-- The records follows --
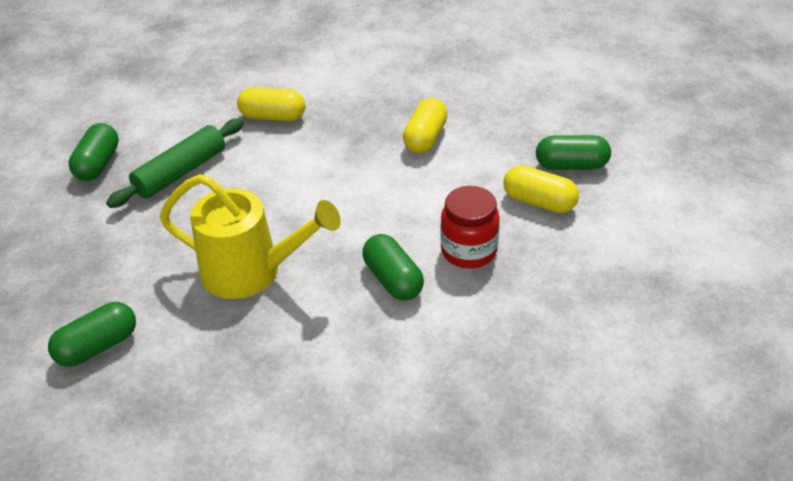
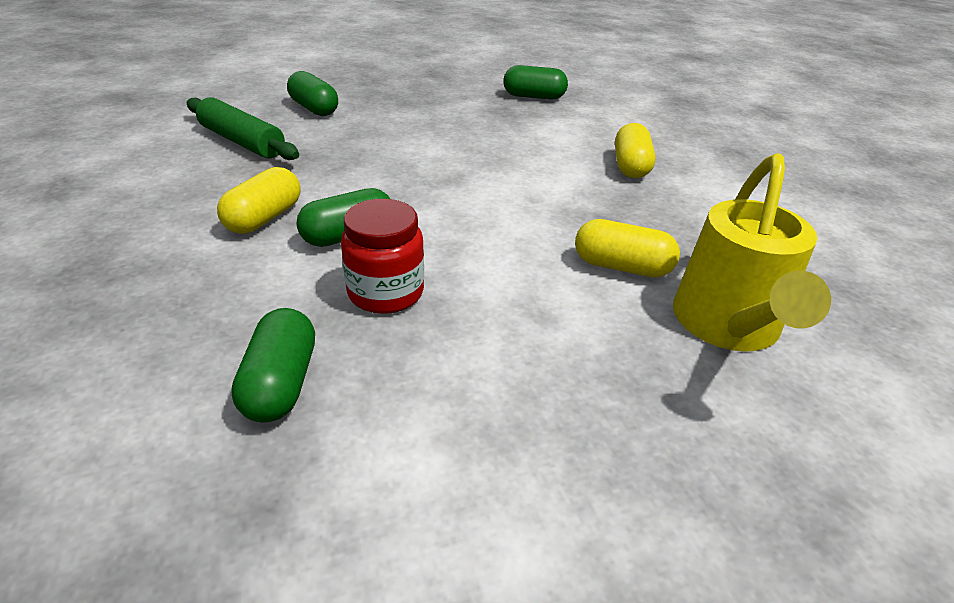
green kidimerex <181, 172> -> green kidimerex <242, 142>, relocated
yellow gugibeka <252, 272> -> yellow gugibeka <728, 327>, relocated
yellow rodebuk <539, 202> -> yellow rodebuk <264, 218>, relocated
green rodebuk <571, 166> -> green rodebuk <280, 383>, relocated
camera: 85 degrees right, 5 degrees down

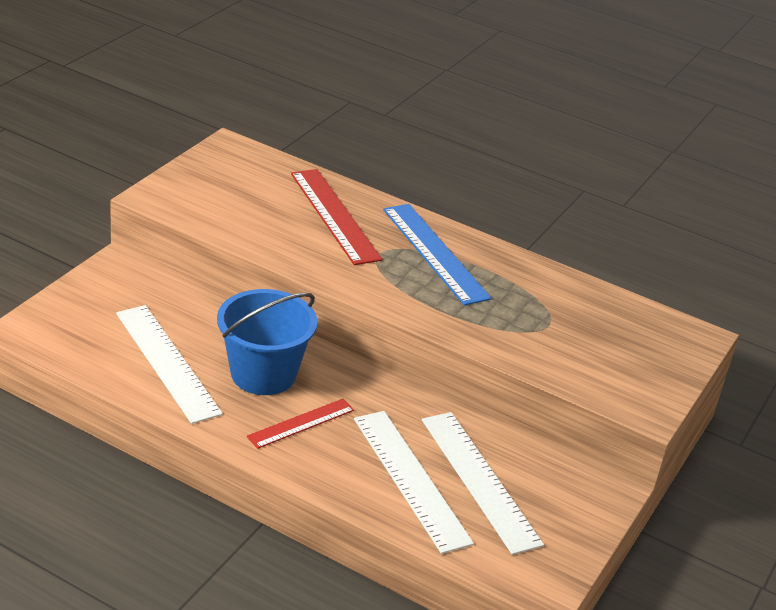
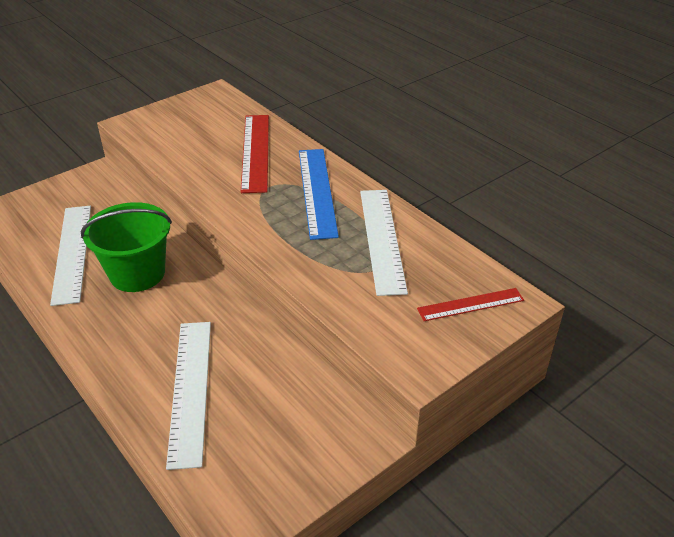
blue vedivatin <263, 374> -> green vedivatin <137, 273>
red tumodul <301, 423> -> red tumodul <470, 304>, relocated
white tumodul <480, 480> -> white tumodul <382, 239>, relocated
camera: 25 degrees right, 5 degrees up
-- The records concluded --
**Requirement:** Since the pictures are not part of the copy, transcribe only the remaining material, exactly.

**Solution for this problem:**
green kidimerex <181, 172> -> green kidimerex <242, 142>, relocated
yellow gugibeka <252, 272> -> yellow gugibeka <728, 327>, relocated
yellow rodebuk <539, 202> -> yellow rodebuk <264, 218>, relocated
green rodebuk <571, 166> -> green rodebuk <280, 383>, relocated
camera: 85 degrees right, 5 degrees down

blue vedivatin <263, 374> -> green vedivatin <137, 273>
red tumodul <301, 423> -> red tumodul <470, 304>, relocated
white tumodul <480, 480> -> white tumodul <382, 239>, relocated
camera: 25 degrees right, 5 degrees up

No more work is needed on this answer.